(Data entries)
· · · · ·
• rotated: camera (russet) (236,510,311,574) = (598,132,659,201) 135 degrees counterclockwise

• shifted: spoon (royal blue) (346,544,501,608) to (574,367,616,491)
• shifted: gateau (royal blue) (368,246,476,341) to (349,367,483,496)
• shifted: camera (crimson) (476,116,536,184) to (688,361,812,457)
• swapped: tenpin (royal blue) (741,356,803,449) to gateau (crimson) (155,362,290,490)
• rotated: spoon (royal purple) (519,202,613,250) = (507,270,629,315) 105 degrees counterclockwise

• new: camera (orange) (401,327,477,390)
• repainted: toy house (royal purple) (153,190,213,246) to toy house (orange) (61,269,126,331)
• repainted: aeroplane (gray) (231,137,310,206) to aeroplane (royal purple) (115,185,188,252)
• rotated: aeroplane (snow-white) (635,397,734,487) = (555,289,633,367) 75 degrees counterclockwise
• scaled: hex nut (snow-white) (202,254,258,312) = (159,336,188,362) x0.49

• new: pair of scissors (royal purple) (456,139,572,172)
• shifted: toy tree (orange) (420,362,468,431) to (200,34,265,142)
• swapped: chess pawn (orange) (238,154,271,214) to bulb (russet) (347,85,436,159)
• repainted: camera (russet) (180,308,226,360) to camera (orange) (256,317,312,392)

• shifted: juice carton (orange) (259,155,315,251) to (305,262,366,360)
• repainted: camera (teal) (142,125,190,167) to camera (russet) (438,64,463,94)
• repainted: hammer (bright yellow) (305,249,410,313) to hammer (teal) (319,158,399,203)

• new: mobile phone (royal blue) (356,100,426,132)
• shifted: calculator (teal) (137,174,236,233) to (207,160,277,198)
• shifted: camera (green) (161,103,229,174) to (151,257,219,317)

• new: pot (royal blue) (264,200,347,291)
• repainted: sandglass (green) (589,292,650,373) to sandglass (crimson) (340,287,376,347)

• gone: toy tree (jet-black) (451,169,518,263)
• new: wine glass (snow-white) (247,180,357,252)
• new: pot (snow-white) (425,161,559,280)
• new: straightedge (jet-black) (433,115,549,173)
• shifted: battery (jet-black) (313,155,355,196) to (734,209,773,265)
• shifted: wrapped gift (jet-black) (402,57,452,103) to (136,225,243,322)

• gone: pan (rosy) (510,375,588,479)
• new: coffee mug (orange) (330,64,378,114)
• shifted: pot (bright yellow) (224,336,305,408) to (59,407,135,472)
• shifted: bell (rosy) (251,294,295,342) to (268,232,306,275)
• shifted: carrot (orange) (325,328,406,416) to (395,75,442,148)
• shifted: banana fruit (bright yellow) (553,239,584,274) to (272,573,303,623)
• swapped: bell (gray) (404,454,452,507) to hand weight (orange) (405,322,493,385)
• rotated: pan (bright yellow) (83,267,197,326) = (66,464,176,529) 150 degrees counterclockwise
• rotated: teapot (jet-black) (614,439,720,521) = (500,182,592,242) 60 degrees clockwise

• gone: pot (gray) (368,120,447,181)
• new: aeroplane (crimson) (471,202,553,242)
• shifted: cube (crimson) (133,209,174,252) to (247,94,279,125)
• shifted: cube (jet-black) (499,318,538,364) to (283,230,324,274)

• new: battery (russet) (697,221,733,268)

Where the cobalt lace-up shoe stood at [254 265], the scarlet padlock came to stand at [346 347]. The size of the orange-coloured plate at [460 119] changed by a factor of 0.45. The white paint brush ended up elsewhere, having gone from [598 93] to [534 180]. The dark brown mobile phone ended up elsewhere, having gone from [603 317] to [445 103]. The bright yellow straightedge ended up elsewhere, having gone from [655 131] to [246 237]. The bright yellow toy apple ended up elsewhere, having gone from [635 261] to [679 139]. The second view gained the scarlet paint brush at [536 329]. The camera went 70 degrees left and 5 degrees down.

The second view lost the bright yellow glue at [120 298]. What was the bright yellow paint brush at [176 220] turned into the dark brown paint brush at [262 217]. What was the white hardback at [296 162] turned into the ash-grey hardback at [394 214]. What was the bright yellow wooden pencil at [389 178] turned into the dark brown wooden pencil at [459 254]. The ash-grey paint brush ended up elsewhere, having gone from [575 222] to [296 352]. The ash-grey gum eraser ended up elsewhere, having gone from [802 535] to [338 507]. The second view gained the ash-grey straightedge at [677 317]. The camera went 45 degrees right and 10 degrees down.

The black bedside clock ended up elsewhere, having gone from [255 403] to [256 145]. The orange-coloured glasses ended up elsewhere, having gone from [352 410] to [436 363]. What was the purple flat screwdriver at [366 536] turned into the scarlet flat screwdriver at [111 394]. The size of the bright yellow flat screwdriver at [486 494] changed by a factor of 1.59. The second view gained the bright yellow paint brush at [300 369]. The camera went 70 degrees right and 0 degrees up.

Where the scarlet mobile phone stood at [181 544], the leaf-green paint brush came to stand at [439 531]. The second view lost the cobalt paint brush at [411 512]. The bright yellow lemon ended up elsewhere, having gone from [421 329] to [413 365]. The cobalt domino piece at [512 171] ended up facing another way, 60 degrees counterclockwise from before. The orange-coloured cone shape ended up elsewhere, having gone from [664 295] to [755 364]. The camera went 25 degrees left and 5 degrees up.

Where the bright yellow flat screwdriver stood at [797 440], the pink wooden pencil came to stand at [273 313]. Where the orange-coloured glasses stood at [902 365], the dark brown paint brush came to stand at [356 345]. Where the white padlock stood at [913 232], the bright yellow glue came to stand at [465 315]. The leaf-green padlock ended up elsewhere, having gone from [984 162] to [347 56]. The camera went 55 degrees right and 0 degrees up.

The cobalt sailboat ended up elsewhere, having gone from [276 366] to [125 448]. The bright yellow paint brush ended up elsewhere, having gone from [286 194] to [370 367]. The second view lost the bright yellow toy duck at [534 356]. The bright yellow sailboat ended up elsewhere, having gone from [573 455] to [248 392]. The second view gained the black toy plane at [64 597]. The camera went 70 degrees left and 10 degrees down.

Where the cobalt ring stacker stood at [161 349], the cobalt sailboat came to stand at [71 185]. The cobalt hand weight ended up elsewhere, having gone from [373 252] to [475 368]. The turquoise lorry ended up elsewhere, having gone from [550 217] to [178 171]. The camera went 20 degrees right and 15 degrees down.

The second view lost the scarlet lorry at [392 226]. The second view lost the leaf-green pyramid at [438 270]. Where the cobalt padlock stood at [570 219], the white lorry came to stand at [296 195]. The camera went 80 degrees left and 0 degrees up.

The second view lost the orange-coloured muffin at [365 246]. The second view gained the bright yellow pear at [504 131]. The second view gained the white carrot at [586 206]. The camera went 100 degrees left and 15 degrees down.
· · · · ·
Write each record out again exactly.

### TASK RESPONSE
• rotated: camera (russet) (236,510,311,574) = (598,132,659,201) 135 degrees counterclockwise

• shifted: spoon (royal blue) (346,544,501,608) to (574,367,616,491)
• shifted: gateau (royal blue) (368,246,476,341) to (349,367,483,496)
• shifted: camera (crimson) (476,116,536,184) to (688,361,812,457)
• swapped: tenpin (royal blue) (741,356,803,449) to gateau (crimson) (155,362,290,490)
• rotated: spoon (royal purple) (519,202,613,250) = (507,270,629,315) 105 degrees counterclockwise

• new: camera (orange) (401,327,477,390)
• repainted: toy house (royal purple) (153,190,213,246) to toy house (orange) (61,269,126,331)
• repainted: aeroplane (gray) (231,137,310,206) to aeroplane (royal purple) (115,185,188,252)
• rotated: aeroplane (snow-white) (635,397,734,487) = (555,289,633,367) 75 degrees counterclockwise
• scaled: hex nut (snow-white) (202,254,258,312) = (159,336,188,362) x0.49

• new: pair of scissors (royal purple) (456,139,572,172)
• shifted: toy tree (orange) (420,362,468,431) to (200,34,265,142)
• swapped: chess pawn (orange) (238,154,271,214) to bulb (russet) (347,85,436,159)
• repainted: camera (russet) (180,308,226,360) to camera (orange) (256,317,312,392)

• shifted: juice carton (orange) (259,155,315,251) to (305,262,366,360)
• repainted: camera (teal) (142,125,190,167) to camera (russet) (438,64,463,94)
• repainted: hammer (bright yellow) (305,249,410,313) to hammer (teal) (319,158,399,203)

• new: mobile phone (royal blue) (356,100,426,132)
• shifted: calculator (teal) (137,174,236,233) to (207,160,277,198)
• shifted: camera (green) (161,103,229,174) to (151,257,219,317)

• new: pot (royal blue) (264,200,347,291)
• repainted: sandglass (green) (589,292,650,373) to sandglass (crimson) (340,287,376,347)

• gone: toy tree (jet-black) (451,169,518,263)
• new: wine glass (snow-white) (247,180,357,252)
• new: pot (snow-white) (425,161,559,280)
• new: straightedge (jet-black) (433,115,549,173)
• shifted: battery (jet-black) (313,155,355,196) to (734,209,773,265)
• shifted: wrapped gift (jet-black) (402,57,452,103) to (136,225,243,322)

• gone: pan (rosy) (510,375,588,479)
• new: coffee mug (orange) (330,64,378,114)
• shifted: pot (bright yellow) (224,336,305,408) to (59,407,135,472)
• shifted: bell (rosy) (251,294,295,342) to (268,232,306,275)
• shifted: carrot (orange) (325,328,406,416) to (395,75,442,148)
• shifted: banana fruit (bright yellow) (553,239,584,274) to (272,573,303,623)
• swapped: bell (gray) (404,454,452,507) to hand weight (orange) (405,322,493,385)
• rotated: pan (bright yellow) (83,267,197,326) = (66,464,176,529) 150 degrees counterclockwise
• rotated: teapot (jet-black) (614,439,720,521) = (500,182,592,242) 60 degrees clockwise

• gone: pot (gray) (368,120,447,181)
• new: aeroplane (crimson) (471,202,553,242)
• shifted: cube (crimson) (133,209,174,252) to (247,94,279,125)
• shifted: cube (jet-black) (499,318,538,364) to (283,230,324,274)

• new: battery (russet) (697,221,733,268)

Where the cobalt lace-up shoe stood at [254 265], the scarlet padlock came to stand at [346 347]. The size of the orange-coloured plate at [460 119] changed by a factor of 0.45. The white paint brush ended up elsewhere, having gone from [598 93] to [534 180]. The dark brown mobile phone ended up elsewhere, having gone from [603 317] to [445 103]. The bright yellow straightedge ended up elsewhere, having gone from [655 131] to [246 237]. The bright yellow toy apple ended up elsewhere, having gone from [635 261] to [679 139]. The second view gained the scarlet paint brush at [536 329]. The camera went 70 degrees left and 5 degrees down.

The second view lost the bright yellow glue at [120 298]. What was the bright yellow paint brush at [176 220] turned into the dark brown paint brush at [262 217]. What was the white hardback at [296 162] turned into the ash-grey hardback at [394 214]. What was the bright yellow wooden pencil at [389 178] turned into the dark brown wooden pencil at [459 254]. The ash-grey paint brush ended up elsewhere, having gone from [575 222] to [296 352]. The ash-grey gum eraser ended up elsewhere, having gone from [802 535] to [338 507]. The second view gained the ash-grey straightedge at [677 317]. The camera went 45 degrees right and 10 degrees down.

The black bedside clock ended up elsewhere, having gone from [255 403] to [256 145]. The orange-coloured glasses ended up elsewhere, having gone from [352 410] to [436 363]. What was the purple flat screwdriver at [366 536] turned into the scarlet flat screwdriver at [111 394]. The size of the bright yellow flat screwdriver at [486 494] changed by a factor of 1.59. The second view gained the bright yellow paint brush at [300 369]. The camera went 70 degrees right and 0 degrees up.

Where the scarlet mobile phone stood at [181 544], the leaf-green paint brush came to stand at [439 531]. The second view lost the cobalt paint brush at [411 512]. The bright yellow lemon ended up elsewhere, having gone from [421 329] to [413 365]. The cobalt domino piece at [512 171] ended up facing another way, 60 degrees counterclockwise from before. The orange-coloured cone shape ended up elsewhere, having gone from [664 295] to [755 364]. The camera went 25 degrees left and 5 degrees up.

Where the bright yellow flat screwdriver stood at [797 440], the pink wooden pencil came to stand at [273 313]. Where the orange-coloured glasses stood at [902 365], the dark brown paint brush came to stand at [356 345]. Where the white padlock stood at [913 232], the bright yellow glue came to stand at [465 315]. The leaf-green padlock ended up elsewhere, having gone from [984 162] to [347 56]. The camera went 55 degrees right and 0 degrees up.

The cobalt sailboat ended up elsewhere, having gone from [276 366] to [125 448]. The bright yellow paint brush ended up elsewhere, having gone from [286 194] to [370 367]. The second view lost the bright yellow toy duck at [534 356]. The bright yellow sailboat ended up elsewhere, having gone from [573 455] to [248 392]. The second view gained the black toy plane at [64 597]. The camera went 70 degrees left and 10 degrees down.

Where the cobalt ring stacker stood at [161 349], the cobalt sailboat came to stand at [71 185]. The cobalt hand weight ended up elsewhere, having gone from [373 252] to [475 368]. The turquoise lorry ended up elsewhere, having gone from [550 217] to [178 171]. The camera went 20 degrees right and 15 degrees down.

The second view lost the scarlet lorry at [392 226]. The second view lost the leaf-green pyramid at [438 270]. Where the cobalt padlock stood at [570 219], the white lorry came to stand at [296 195]. The camera went 80 degrees left and 0 degrees up.

The second view lost the orange-coloured muffin at [365 246]. The second view gained the bright yellow pear at [504 131]. The second view gained the white carrot at [586 206]. The camera went 100 degrees left and 15 degrees down.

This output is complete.